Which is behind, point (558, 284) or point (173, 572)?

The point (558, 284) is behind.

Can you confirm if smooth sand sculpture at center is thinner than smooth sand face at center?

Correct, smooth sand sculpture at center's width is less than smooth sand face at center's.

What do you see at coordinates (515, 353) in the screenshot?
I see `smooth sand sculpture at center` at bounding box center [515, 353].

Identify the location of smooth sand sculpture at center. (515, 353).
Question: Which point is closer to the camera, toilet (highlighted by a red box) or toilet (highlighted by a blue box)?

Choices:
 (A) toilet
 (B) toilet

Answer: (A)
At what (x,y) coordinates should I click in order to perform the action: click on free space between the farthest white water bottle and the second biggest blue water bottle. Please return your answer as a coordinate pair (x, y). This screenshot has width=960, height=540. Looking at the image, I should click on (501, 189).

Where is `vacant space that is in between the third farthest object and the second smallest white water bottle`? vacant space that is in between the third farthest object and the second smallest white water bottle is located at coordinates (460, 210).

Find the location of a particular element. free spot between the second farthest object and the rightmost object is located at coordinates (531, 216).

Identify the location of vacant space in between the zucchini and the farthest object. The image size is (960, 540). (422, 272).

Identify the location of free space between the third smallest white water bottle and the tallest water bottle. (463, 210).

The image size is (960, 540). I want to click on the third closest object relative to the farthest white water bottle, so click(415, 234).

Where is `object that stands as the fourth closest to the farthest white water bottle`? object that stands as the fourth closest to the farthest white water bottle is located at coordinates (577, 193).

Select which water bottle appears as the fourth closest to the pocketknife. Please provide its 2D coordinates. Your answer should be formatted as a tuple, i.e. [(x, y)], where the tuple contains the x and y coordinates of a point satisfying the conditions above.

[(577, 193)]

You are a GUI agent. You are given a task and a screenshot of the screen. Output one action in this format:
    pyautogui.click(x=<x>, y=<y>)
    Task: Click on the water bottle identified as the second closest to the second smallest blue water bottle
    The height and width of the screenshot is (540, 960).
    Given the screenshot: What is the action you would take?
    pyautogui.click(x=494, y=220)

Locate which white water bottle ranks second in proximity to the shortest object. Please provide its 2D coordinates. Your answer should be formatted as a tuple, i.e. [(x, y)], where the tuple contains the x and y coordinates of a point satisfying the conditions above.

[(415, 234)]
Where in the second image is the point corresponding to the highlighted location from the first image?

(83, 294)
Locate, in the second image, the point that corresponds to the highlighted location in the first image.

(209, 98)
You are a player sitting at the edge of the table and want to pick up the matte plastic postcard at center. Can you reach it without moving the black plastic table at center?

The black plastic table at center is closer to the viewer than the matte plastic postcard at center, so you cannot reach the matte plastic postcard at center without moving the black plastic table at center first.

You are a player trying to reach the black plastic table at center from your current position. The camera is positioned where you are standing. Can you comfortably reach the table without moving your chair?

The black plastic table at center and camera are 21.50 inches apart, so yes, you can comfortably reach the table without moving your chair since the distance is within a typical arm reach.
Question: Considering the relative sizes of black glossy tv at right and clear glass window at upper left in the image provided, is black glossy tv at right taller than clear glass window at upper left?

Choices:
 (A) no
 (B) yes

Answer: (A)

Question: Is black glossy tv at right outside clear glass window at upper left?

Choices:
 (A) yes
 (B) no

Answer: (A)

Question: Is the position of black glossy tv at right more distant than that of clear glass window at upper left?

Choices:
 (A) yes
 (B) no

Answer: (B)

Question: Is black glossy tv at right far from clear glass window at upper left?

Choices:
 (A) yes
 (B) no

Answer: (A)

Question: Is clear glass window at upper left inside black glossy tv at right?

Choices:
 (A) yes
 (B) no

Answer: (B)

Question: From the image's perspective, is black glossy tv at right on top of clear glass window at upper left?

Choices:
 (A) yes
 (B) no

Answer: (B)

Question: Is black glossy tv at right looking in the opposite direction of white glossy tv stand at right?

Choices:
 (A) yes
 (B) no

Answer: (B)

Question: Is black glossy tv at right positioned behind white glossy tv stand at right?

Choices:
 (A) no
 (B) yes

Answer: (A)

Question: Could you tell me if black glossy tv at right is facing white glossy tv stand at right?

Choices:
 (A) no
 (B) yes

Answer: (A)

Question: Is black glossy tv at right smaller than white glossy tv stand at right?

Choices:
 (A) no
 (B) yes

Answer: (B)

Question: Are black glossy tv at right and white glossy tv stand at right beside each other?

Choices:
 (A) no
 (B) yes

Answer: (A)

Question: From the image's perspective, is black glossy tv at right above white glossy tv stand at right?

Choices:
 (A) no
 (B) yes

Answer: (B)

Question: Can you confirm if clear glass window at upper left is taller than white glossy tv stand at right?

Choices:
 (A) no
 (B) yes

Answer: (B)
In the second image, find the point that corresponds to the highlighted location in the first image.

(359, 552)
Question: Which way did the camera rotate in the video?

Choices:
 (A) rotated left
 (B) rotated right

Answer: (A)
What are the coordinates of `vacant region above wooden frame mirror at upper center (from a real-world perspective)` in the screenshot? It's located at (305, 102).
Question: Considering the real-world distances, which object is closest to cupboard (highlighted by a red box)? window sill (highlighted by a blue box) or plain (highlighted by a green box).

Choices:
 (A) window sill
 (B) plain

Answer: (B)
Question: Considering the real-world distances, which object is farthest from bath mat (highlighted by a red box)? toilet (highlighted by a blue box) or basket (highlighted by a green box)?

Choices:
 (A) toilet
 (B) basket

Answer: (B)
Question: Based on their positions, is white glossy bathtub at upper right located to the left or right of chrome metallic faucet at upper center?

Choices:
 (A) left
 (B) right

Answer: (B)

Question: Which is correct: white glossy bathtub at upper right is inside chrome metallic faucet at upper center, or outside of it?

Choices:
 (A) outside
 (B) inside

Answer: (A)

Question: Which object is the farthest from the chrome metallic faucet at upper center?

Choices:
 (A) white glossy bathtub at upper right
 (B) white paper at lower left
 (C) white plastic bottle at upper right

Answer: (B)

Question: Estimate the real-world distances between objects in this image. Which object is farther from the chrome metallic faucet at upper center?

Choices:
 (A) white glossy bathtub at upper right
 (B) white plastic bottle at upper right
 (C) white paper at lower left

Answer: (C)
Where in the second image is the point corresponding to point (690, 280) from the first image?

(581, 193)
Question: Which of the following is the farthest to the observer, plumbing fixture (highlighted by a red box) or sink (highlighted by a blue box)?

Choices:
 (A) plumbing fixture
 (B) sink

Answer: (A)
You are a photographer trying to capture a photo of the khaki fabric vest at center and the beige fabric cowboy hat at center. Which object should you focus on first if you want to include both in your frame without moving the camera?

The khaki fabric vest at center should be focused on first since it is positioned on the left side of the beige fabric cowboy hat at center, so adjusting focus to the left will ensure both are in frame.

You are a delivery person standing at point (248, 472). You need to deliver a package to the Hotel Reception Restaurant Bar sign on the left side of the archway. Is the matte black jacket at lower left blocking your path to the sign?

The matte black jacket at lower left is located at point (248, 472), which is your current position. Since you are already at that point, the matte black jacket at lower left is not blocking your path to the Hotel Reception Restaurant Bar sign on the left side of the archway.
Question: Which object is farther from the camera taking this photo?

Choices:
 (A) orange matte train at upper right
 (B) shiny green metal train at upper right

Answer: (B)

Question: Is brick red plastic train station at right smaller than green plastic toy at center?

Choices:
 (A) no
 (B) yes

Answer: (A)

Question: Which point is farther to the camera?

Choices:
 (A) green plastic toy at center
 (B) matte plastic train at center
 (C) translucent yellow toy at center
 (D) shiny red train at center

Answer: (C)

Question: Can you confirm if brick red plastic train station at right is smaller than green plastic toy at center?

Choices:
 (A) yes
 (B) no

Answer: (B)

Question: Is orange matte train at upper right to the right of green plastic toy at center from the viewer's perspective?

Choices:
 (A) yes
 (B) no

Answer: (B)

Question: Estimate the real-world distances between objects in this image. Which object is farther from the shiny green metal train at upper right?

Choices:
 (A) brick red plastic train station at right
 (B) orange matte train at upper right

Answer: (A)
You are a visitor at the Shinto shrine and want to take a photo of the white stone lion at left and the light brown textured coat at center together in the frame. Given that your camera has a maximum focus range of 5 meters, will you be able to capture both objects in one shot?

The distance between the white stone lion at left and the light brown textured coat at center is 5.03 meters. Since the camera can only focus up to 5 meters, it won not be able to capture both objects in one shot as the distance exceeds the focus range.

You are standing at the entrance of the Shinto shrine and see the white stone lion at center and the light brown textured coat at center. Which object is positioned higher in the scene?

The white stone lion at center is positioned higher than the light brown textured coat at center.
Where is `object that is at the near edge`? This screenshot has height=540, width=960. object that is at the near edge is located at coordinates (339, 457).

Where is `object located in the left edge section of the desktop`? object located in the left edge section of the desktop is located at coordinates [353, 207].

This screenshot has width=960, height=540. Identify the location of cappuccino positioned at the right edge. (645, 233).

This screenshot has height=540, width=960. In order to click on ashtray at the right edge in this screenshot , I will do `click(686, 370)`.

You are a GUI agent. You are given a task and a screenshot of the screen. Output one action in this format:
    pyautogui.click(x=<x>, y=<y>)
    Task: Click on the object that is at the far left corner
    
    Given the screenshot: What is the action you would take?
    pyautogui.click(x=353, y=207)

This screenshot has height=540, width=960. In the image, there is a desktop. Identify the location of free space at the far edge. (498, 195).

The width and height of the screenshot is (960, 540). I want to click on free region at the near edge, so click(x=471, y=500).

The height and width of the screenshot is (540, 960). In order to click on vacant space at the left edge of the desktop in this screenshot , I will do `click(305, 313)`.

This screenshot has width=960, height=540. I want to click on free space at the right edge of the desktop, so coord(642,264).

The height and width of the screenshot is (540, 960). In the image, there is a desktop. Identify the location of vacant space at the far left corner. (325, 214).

****

• **The task**: Duplicate the rows from the start of the records through the line that contains "[(577, 193)]", both ends included.

• **Exercise answer**:
Which is behind, point (558, 284) or point (173, 572)?

The point (558, 284) is behind.

Can you confirm if smooth sand sculpture at center is thinner than smooth sand face at center?

Correct, smooth sand sculpture at center's width is less than smooth sand face at center's.

What do you see at coordinates (515, 353) in the screenshot?
I see `smooth sand sculpture at center` at bounding box center [515, 353].

Identify the location of smooth sand sculpture at center. (515, 353).
Question: Which point is closer to the camera, toilet (highlighted by a red box) or toilet (highlighted by a blue box)?

Choices:
 (A) toilet
 (B) toilet

Answer: (A)
At what (x,y) coordinates should I click in order to perform the action: click on free space between the farthest white water bottle and the second biggest blue water bottle. Please return your answer as a coordinate pair (x, y). This screenshot has width=960, height=540. Looking at the image, I should click on (501, 189).

Where is `vacant space that is in between the third farthest object and the second smallest white water bottle`? vacant space that is in between the third farthest object and the second smallest white water bottle is located at coordinates (460, 210).

Find the location of a particular element. free spot between the second farthest object and the rightmost object is located at coordinates (531, 216).

Identify the location of vacant space in between the zucchini and the farthest object. The image size is (960, 540). (422, 272).

Identify the location of free space between the third smallest white water bottle and the tallest water bottle. (463, 210).

The image size is (960, 540). I want to click on the third closest object relative to the farthest white water bottle, so click(415, 234).

Where is `object that stands as the fourth closest to the farthest white water bottle`? object that stands as the fourth closest to the farthest white water bottle is located at coordinates (577, 193).

Select which water bottle appears as the fourth closest to the pocketknife. Please provide its 2D coordinates. Your answer should be formatted as a tuple, i.e. [(x, y)], where the tuple contains the x and y coordinates of a point satisfying the conditions above.

[(577, 193)]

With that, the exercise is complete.